Instructions for the task :: Reproduce verbatim the line where "tan plate E11 level 1 -> none" occurs, along with all following lines down to the last line of the data.

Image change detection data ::
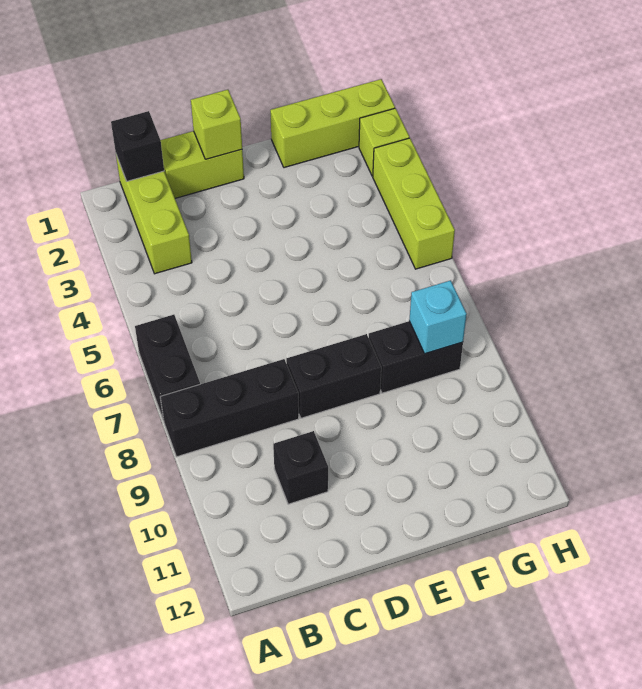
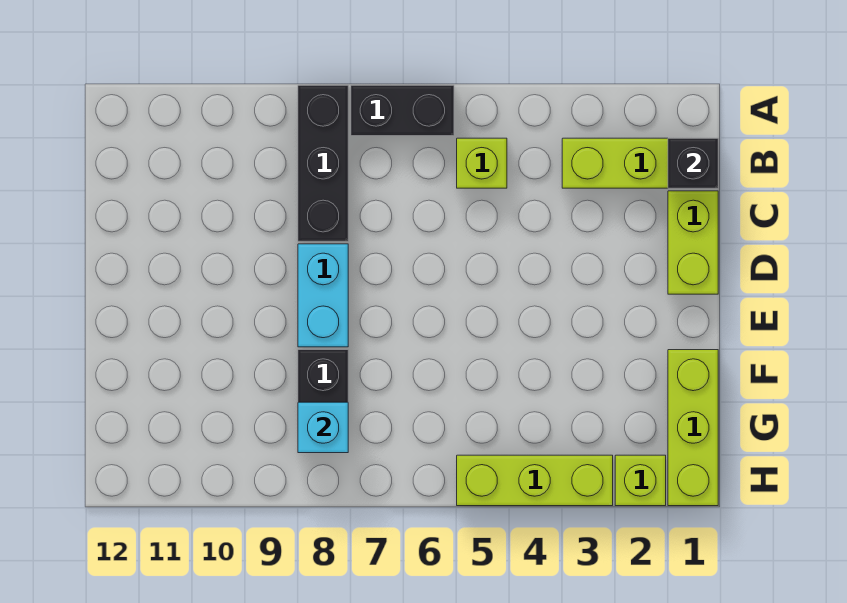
black brick C10 level 1 -> none
lime brick D1 level 2 -> lime brick B5 level 1
black brick D8:E8 level 1 -> cyan brick D8:E8 level 1

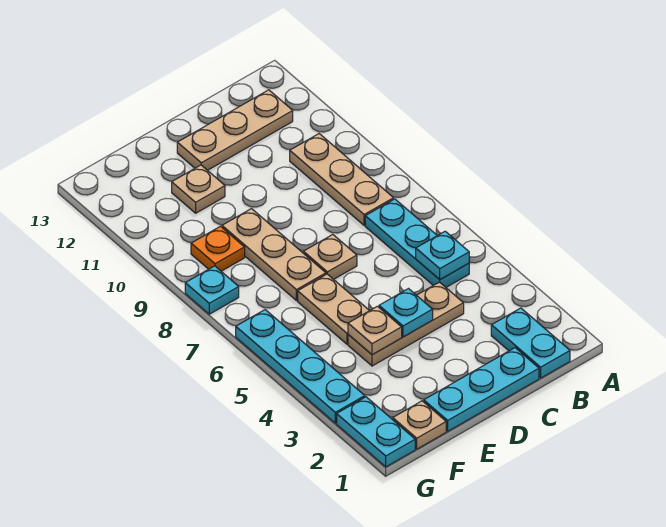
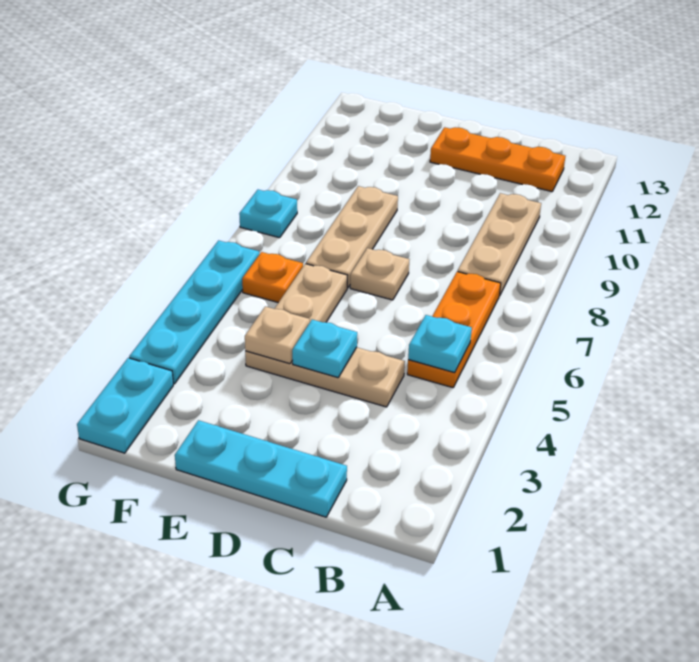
cyan plate B1:B2 level 1 -> none
cyan plate B5:B7 level 1 -> orange plate B5:B7 level 1
tan plate B12:D12 level 1 -> orange plate B12:D12 level 1
tan plate E11 level 1 -> none
tan plate F1 level 1 -> none
orange plate F9 level 1 -> orange plate F6 level 1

Completed task ::
tan plate E11 level 1 -> none
tan plate F1 level 1 -> none
orange plate F9 level 1 -> orange plate F6 level 1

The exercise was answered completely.